--- Recorded data ---

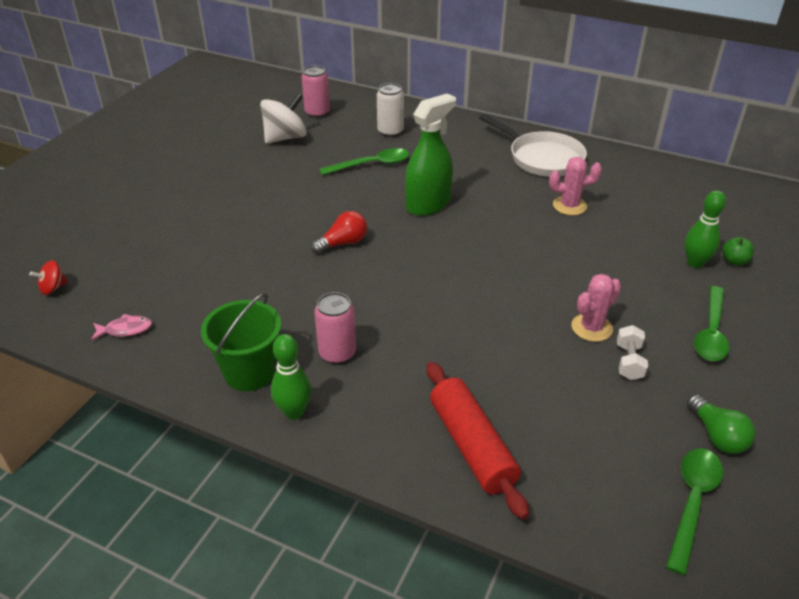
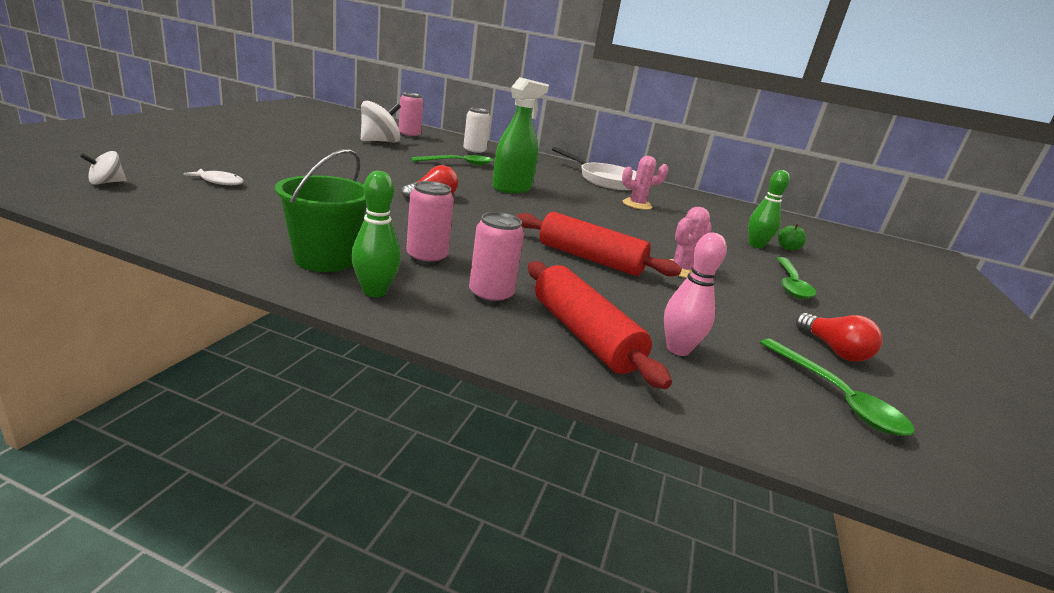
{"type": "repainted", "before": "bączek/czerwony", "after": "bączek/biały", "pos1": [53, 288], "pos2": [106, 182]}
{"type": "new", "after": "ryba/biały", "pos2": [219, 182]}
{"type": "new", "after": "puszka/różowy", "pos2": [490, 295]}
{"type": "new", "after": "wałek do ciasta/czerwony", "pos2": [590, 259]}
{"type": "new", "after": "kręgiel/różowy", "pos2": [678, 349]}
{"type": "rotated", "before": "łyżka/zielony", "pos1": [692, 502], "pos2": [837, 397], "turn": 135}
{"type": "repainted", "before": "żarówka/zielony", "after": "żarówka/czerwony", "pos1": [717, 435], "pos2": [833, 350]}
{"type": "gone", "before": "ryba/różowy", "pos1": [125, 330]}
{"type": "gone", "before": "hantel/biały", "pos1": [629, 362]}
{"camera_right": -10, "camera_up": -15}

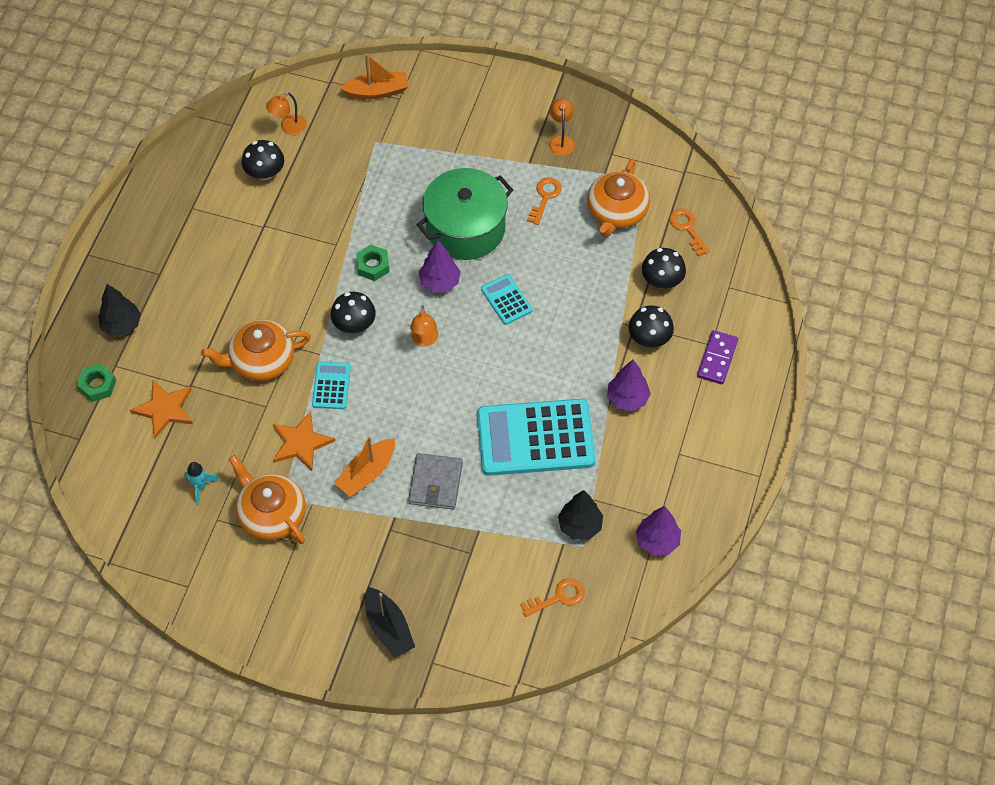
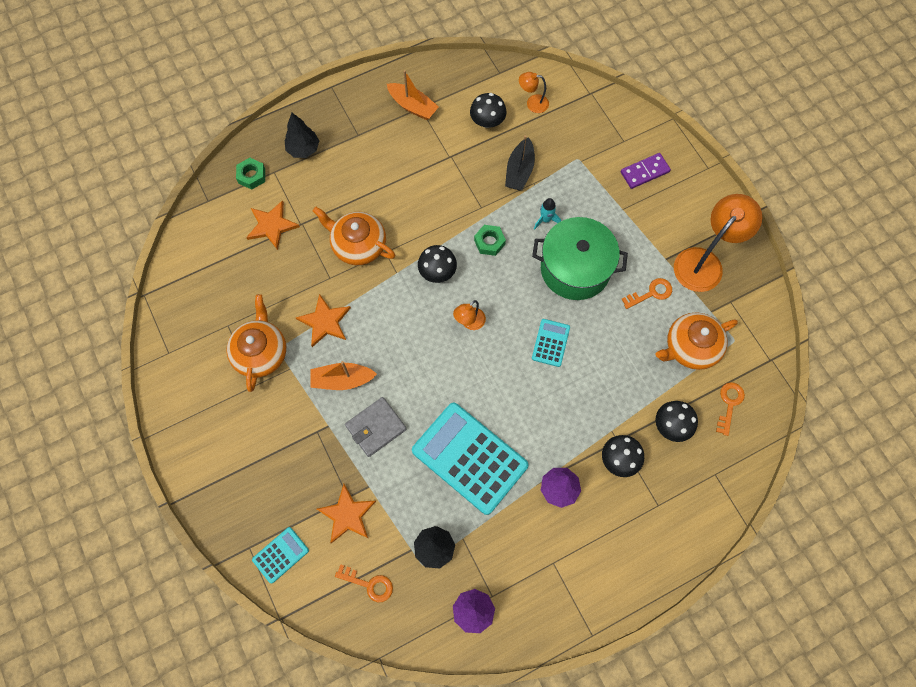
{"type": "shifted", "before": "kalkulator/turkusowy", "pos1": [331, 386], "pos2": [280, 555]}
{"type": "new", "after": "gwiazda/pomarańczowy", "pos2": [347, 515]}
{"type": "shifted", "before": "łódka/pomarańczowy", "pos1": [377, 91], "pos2": [412, 106]}
{"type": "shifted", "before": "łódka/czarny", "pos1": [388, 628], "pos2": [519, 171]}
{"type": "shifted", "before": "rakieta/turkusowy", "pos1": [200, 487], "pos2": [545, 220]}
{"type": "shifted", "before": "kostka domina/fioletowy", "pos1": [717, 358], "pos2": [644, 172]}
{"type": "scaled", "before": "lampka/pomarańczowy", "pos1": [561, 140], "pos2": [704, 262], "scale": 2.04}
{"type": "gone", "before": "drzewko/fioletowy", "pos1": [440, 282]}
{"camera_right": 45, "camera_up": 10}

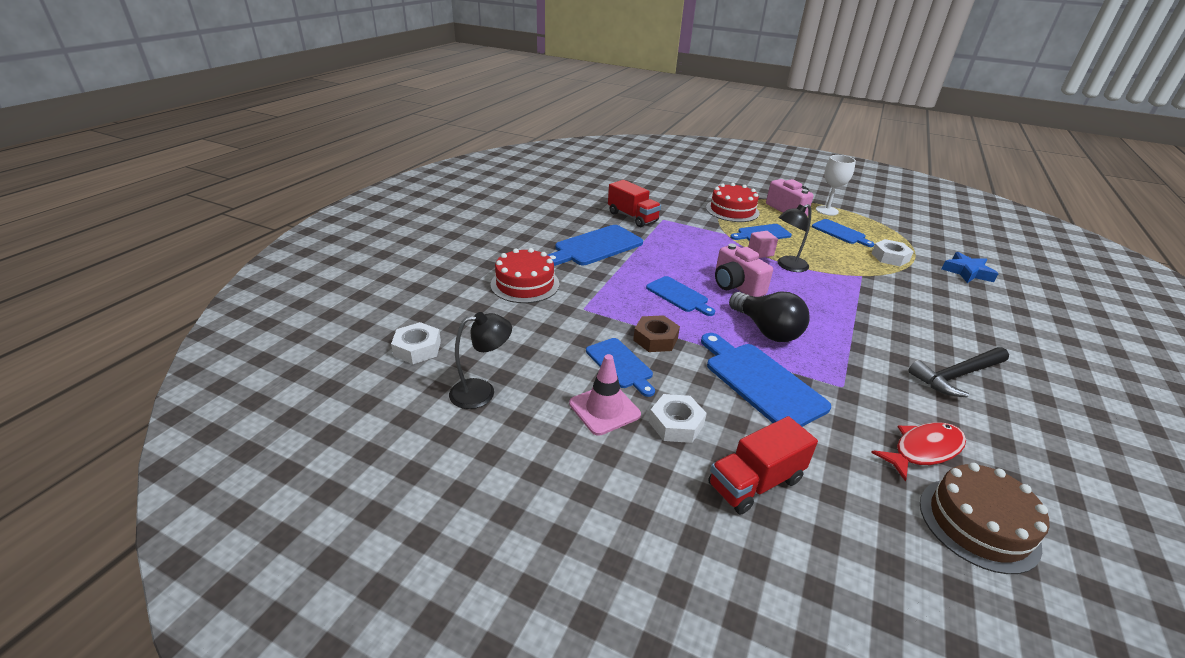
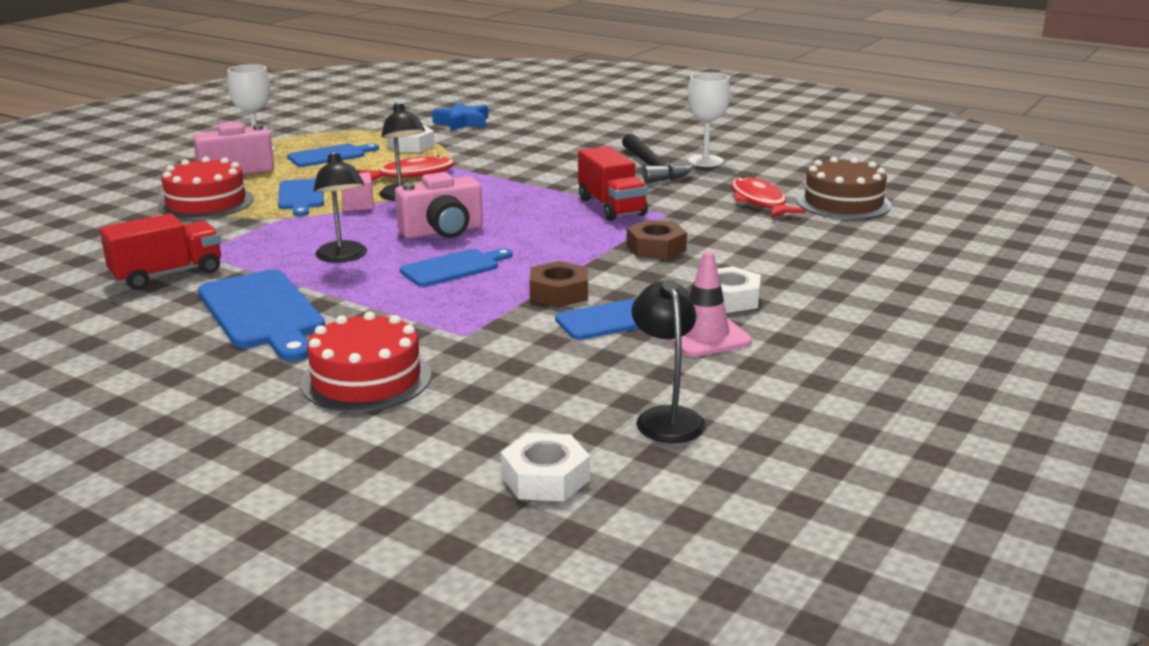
{"type": "new", "after": "lampka/czarny", "pos2": [343, 257]}
{"type": "new", "after": "ryba/czerwony", "pos2": [411, 175]}
{"type": "shifted", "before": "ciężarówka/czerwony", "pos1": [755, 482], "pos2": [611, 207]}
{"type": "swapped", "before": "deska do krojenia/niebieski", "after": "nakrętka/brązowy", "pos1": [761, 382], "pos2": [656, 248]}
{"type": "new", "after": "kielich/biały", "pos2": [705, 161]}
{"type": "gone", "before": "żarówka/czarny", "pos1": [766, 330]}
{"camera_right": -80, "camera_up": -10}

--- EXERCISE DIRECTIONS ---
Please give back every line above exactly as it stands, without pictures.

--- EXPECTED OUTPUT ---
{"type": "repainted", "before": "bączek/czerwony", "after": "bączek/biały", "pos1": [53, 288], "pos2": [106, 182]}
{"type": "new", "after": "ryba/biały", "pos2": [219, 182]}
{"type": "new", "after": "puszka/różowy", "pos2": [490, 295]}
{"type": "new", "after": "wałek do ciasta/czerwony", "pos2": [590, 259]}
{"type": "new", "after": "kręgiel/różowy", "pos2": [678, 349]}
{"type": "rotated", "before": "łyżka/zielony", "pos1": [692, 502], "pos2": [837, 397], "turn": 135}
{"type": "repainted", "before": "żarówka/zielony", "after": "żarówka/czerwony", "pos1": [717, 435], "pos2": [833, 350]}
{"type": "gone", "before": "ryba/różowy", "pos1": [125, 330]}
{"type": "gone", "before": "hantel/biały", "pos1": [629, 362]}
{"camera_right": -10, "camera_up": -15}

{"type": "shifted", "before": "kalkulator/turkusowy", "pos1": [331, 386], "pos2": [280, 555]}
{"type": "new", "after": "gwiazda/pomarańczowy", "pos2": [347, 515]}
{"type": "shifted", "before": "łódka/pomarańczowy", "pos1": [377, 91], "pos2": [412, 106]}
{"type": "shifted", "before": "łódka/czarny", "pos1": [388, 628], "pos2": [519, 171]}
{"type": "shifted", "before": "rakieta/turkusowy", "pos1": [200, 487], "pos2": [545, 220]}
{"type": "shifted", "before": "kostka domina/fioletowy", "pos1": [717, 358], "pos2": [644, 172]}
{"type": "scaled", "before": "lampka/pomarańczowy", "pos1": [561, 140], "pos2": [704, 262], "scale": 2.04}
{"type": "gone", "before": "drzewko/fioletowy", "pos1": [440, 282]}
{"camera_right": 45, "camera_up": 10}

{"type": "new", "after": "lampka/czarny", "pos2": [343, 257]}
{"type": "new", "after": "ryba/czerwony", "pos2": [411, 175]}
{"type": "shifted", "before": "ciężarówka/czerwony", "pos1": [755, 482], "pos2": [611, 207]}
{"type": "swapped", "before": "deska do krojenia/niebieski", "after": "nakrętka/brązowy", "pos1": [761, 382], "pos2": [656, 248]}
{"type": "new", "after": "kielich/biały", "pos2": [705, 161]}
{"type": "gone", "before": "żarówka/czarny", "pos1": [766, 330]}
{"camera_right": -80, "camera_up": -10}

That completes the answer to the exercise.